# [Goal of the exercise]
Only the lines from the one containing "LCD pin SDA: GP4 -> GP0" to the end of the records belong in the copy. Reproduce them word for word and drop the pictures.

──────── Extracted material ────────

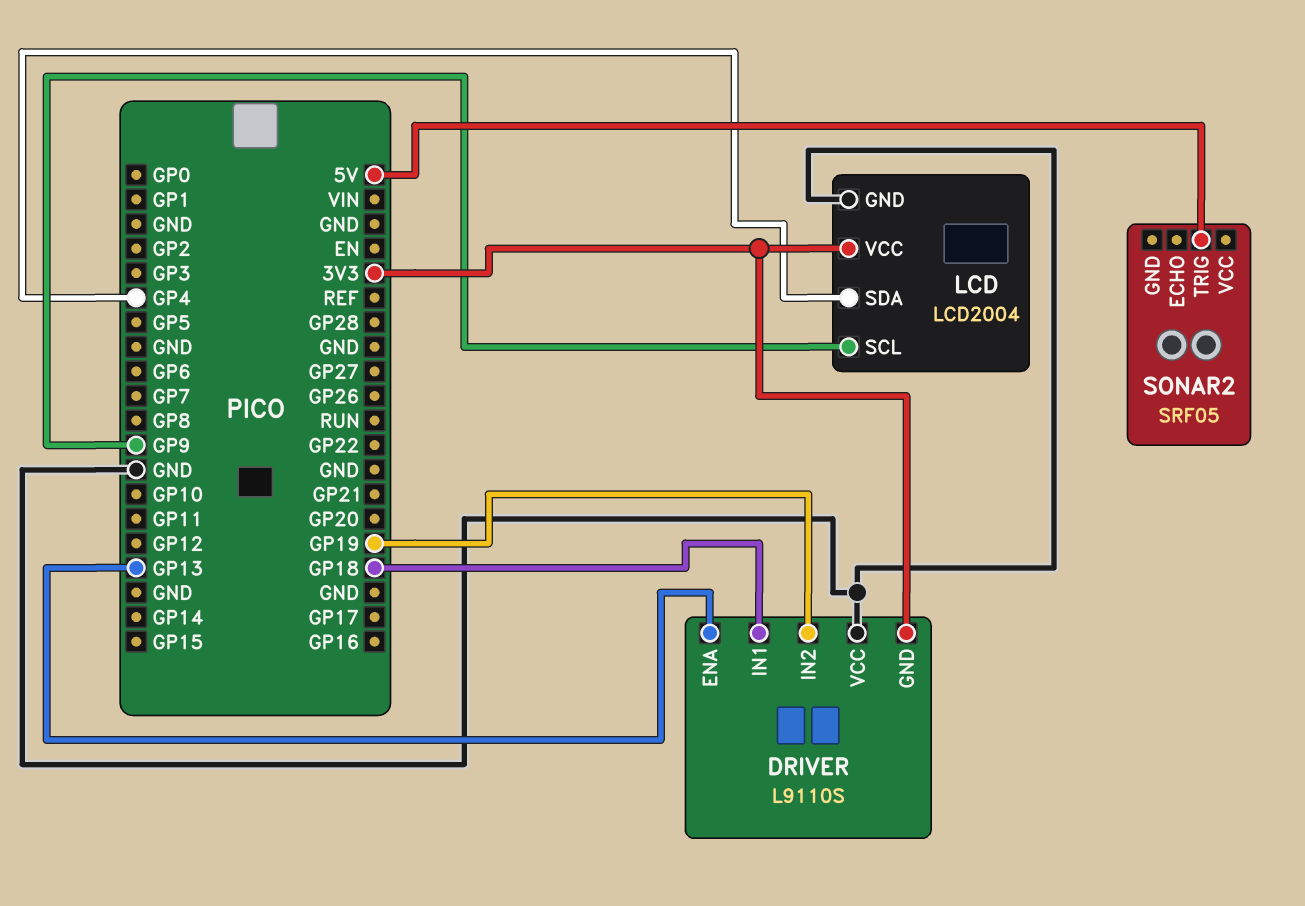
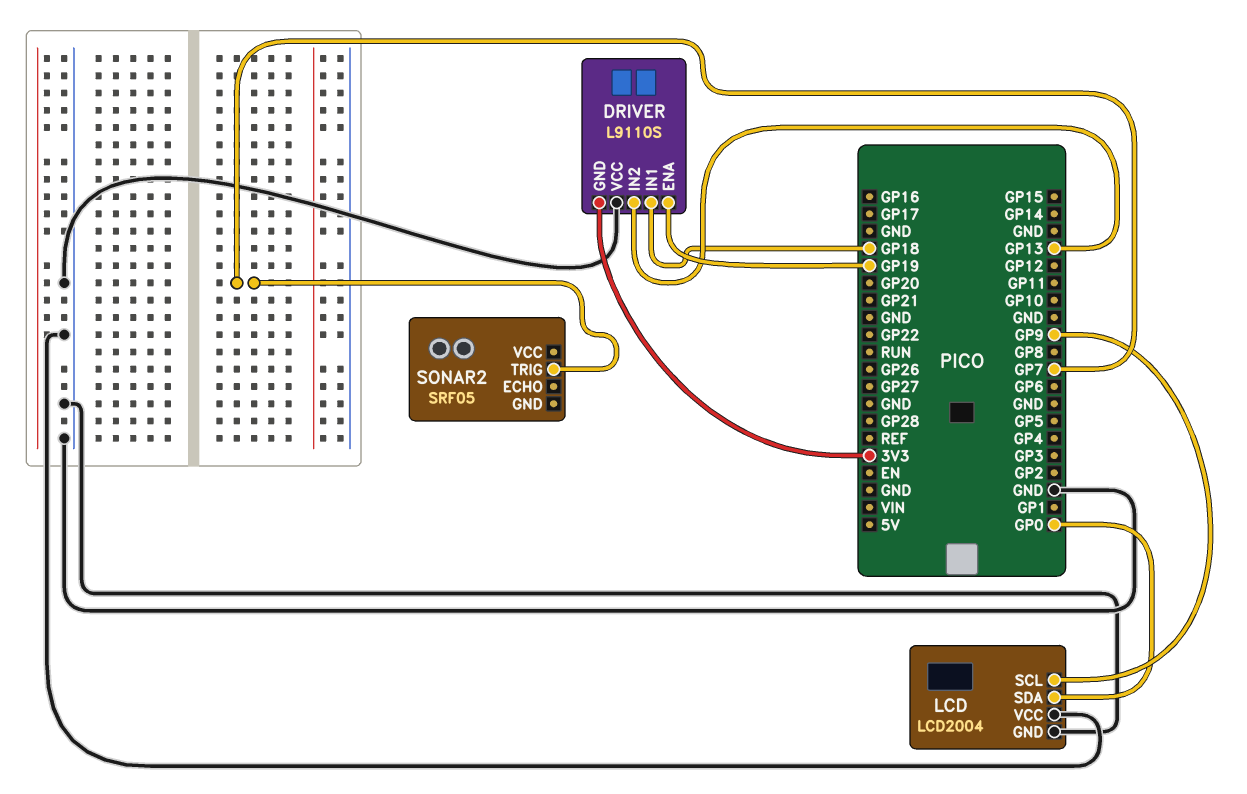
DRIVER pin ENA: GP13 -> GP19
DRIVER pin IN2: GP19 -> GP13
LCD pin SDA: GP4 -> GP0
LCD pin VCC: 3V3 -> GND
SONAR2 pin TRIG: 5V -> GP7

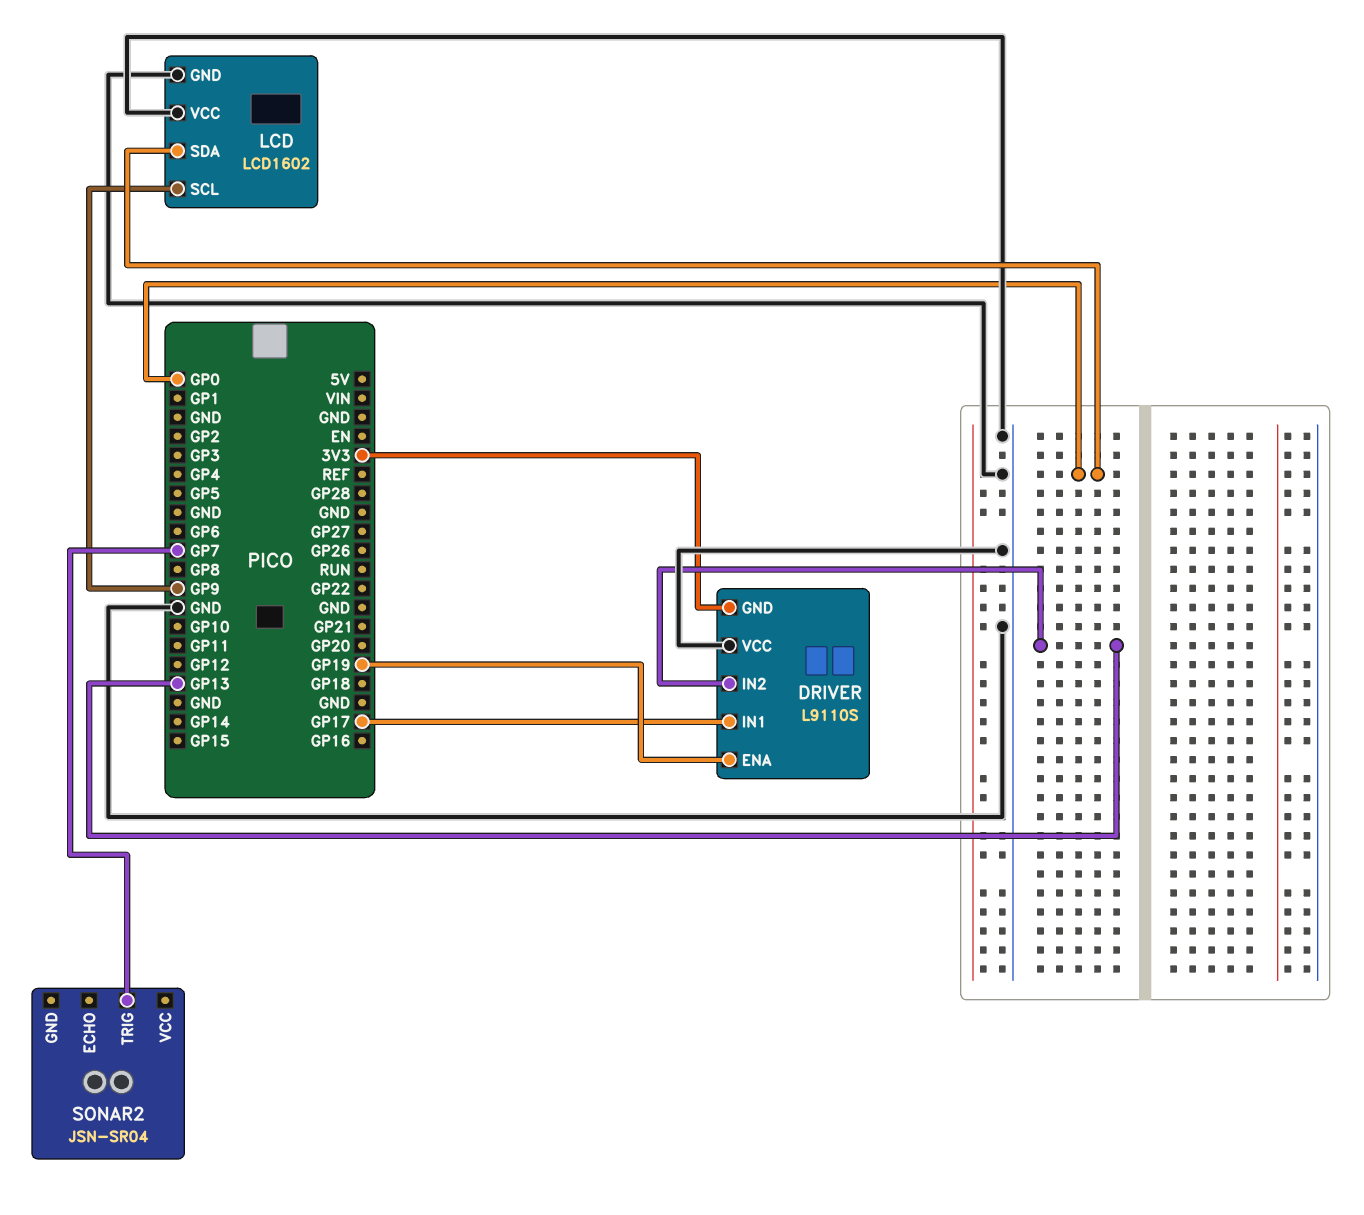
DRIVER pin IN1: GP18 -> GP17
LCD: LCD2004 -> LCD1602
SONAR2: SRF05 -> JSN-SR04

────────

# [Final answer]
LCD pin SDA: GP4 -> GP0
LCD pin VCC: 3V3 -> GND
SONAR2 pin TRIG: 5V -> GP7

DRIVER pin IN1: GP18 -> GP17
LCD: LCD2004 -> LCD1602
SONAR2: SRF05 -> JSN-SR04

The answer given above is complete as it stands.